__Exercise__
Could you repeat word for word only the lines from the one containing "R17: 100 (N006, N009) -> none" to the last line of the data below?

BEGIN Raw data

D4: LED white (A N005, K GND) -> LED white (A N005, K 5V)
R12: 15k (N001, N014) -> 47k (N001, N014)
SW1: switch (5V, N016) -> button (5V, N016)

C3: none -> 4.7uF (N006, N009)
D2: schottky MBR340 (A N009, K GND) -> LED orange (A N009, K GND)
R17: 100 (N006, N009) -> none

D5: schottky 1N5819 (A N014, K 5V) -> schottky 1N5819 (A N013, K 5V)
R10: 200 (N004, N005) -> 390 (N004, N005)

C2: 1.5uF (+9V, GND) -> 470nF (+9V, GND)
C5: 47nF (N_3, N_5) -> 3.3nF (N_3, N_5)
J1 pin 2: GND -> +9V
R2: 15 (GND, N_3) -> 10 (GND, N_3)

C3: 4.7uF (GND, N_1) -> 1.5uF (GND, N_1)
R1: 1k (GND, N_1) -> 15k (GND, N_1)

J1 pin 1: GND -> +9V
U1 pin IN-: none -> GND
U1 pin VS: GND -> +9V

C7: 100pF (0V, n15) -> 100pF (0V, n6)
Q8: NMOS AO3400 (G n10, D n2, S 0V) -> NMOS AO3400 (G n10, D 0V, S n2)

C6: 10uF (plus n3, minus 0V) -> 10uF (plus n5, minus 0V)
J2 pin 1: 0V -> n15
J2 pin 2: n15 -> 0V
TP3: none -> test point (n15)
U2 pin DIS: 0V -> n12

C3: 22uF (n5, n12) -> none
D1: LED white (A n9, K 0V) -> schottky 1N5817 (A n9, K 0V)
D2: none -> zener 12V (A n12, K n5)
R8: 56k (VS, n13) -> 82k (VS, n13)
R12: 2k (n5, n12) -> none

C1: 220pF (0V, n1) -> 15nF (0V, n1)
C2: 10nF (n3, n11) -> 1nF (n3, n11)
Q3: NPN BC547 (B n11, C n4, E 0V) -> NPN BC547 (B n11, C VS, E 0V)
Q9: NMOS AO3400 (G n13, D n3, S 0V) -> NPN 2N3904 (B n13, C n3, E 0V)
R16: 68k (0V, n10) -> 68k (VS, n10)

END Raw data

__Response to this task__
R17: 100 (N006, N009) -> none

D5: schottky 1N5819 (A N014, K 5V) -> schottky 1N5819 (A N013, K 5V)
R10: 200 (N004, N005) -> 390 (N004, N005)

C2: 1.5uF (+9V, GND) -> 470nF (+9V, GND)
C5: 47nF (N_3, N_5) -> 3.3nF (N_3, N_5)
J1 pin 2: GND -> +9V
R2: 15 (GND, N_3) -> 10 (GND, N_3)

C3: 4.7uF (GND, N_1) -> 1.5uF (GND, N_1)
R1: 1k (GND, N_1) -> 15k (GND, N_1)

J1 pin 1: GND -> +9V
U1 pin IN-: none -> GND
U1 pin VS: GND -> +9V

C7: 100pF (0V, n15) -> 100pF (0V, n6)
Q8: NMOS AO3400 (G n10, D n2, S 0V) -> NMOS AO3400 (G n10, D 0V, S n2)

C6: 10uF (plus n3, minus 0V) -> 10uF (plus n5, minus 0V)
J2 pin 1: 0V -> n15
J2 pin 2: n15 -> 0V
TP3: none -> test point (n15)
U2 pin DIS: 0V -> n12

C3: 22uF (n5, n12) -> none
D1: LED white (A n9, K 0V) -> schottky 1N5817 (A n9, K 0V)
D2: none -> zener 12V (A n12, K n5)
R8: 56k (VS, n13) -> 82k (VS, n13)
R12: 2k (n5, n12) -> none

C1: 220pF (0V, n1) -> 15nF (0V, n1)
C2: 10nF (n3, n11) -> 1nF (n3, n11)
Q3: NPN BC547 (B n11, C n4, E 0V) -> NPN BC547 (B n11, C VS, E 0V)
Q9: NMOS AO3400 (G n13, D n3, S 0V) -> NPN 2N3904 (B n13, C n3, E 0V)
R16: 68k (0V, n10) -> 68k (VS, n10)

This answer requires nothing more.